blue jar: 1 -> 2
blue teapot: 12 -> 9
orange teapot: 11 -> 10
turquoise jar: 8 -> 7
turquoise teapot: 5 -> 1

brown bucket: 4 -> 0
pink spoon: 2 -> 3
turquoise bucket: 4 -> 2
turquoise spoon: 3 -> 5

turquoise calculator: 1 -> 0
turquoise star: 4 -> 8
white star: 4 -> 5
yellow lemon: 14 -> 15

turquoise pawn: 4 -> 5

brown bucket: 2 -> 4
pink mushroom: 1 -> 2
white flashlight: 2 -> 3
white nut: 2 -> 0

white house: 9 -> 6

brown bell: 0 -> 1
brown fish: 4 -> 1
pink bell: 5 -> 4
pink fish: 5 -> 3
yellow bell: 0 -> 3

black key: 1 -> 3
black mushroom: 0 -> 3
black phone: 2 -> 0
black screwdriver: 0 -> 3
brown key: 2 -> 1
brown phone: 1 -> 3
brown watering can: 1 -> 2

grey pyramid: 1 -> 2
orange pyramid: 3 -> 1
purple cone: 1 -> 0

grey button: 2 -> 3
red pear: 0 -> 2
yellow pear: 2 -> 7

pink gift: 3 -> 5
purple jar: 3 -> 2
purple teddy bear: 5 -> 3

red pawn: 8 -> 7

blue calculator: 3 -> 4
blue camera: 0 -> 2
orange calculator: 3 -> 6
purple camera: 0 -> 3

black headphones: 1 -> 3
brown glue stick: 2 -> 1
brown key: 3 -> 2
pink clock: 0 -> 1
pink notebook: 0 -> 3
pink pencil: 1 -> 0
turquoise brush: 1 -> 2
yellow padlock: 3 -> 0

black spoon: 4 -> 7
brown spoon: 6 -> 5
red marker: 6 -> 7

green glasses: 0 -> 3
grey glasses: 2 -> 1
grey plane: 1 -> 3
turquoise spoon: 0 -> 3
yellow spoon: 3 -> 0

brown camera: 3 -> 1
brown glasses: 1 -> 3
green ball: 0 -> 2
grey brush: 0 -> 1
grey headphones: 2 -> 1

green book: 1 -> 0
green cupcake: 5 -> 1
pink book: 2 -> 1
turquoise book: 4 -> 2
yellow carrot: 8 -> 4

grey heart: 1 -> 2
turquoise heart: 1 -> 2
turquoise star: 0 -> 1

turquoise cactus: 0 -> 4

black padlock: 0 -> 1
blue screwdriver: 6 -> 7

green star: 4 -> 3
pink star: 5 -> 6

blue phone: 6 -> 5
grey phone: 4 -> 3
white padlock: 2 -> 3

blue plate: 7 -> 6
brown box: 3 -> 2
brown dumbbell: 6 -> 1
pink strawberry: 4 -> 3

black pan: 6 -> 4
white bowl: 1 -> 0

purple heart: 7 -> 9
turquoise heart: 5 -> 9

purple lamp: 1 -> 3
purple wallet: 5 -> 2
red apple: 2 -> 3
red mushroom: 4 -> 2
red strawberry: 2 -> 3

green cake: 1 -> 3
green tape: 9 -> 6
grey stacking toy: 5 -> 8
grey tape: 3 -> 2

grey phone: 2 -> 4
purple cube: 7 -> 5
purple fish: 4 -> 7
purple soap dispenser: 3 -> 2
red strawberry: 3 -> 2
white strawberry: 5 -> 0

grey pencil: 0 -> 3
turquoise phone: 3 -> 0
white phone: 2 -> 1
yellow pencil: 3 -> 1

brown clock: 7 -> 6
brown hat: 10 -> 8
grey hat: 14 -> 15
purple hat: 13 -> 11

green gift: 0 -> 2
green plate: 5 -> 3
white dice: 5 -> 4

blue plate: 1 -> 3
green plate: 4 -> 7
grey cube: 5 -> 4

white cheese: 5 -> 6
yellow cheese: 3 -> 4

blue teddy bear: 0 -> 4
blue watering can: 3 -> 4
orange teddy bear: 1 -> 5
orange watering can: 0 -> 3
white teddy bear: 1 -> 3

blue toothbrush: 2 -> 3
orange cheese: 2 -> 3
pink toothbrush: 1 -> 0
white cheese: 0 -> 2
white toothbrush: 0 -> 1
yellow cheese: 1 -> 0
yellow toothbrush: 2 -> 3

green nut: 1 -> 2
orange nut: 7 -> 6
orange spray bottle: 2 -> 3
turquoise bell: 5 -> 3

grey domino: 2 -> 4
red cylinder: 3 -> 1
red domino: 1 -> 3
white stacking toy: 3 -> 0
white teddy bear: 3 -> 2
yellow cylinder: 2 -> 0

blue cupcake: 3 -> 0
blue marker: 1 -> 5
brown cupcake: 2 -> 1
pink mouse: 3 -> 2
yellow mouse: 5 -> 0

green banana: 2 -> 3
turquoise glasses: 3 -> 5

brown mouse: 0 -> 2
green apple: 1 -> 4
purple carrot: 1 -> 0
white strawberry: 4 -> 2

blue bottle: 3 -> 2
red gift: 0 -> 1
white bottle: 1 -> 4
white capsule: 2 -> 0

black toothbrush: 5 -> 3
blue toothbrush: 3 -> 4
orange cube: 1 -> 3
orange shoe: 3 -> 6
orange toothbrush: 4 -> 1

_ _ _

:: Activity ::
If a line in the records above contains "teapot", copy that line.

:: Answer box ::
blue teapot: 12 -> 9
orange teapot: 11 -> 10
turquoise teapot: 5 -> 1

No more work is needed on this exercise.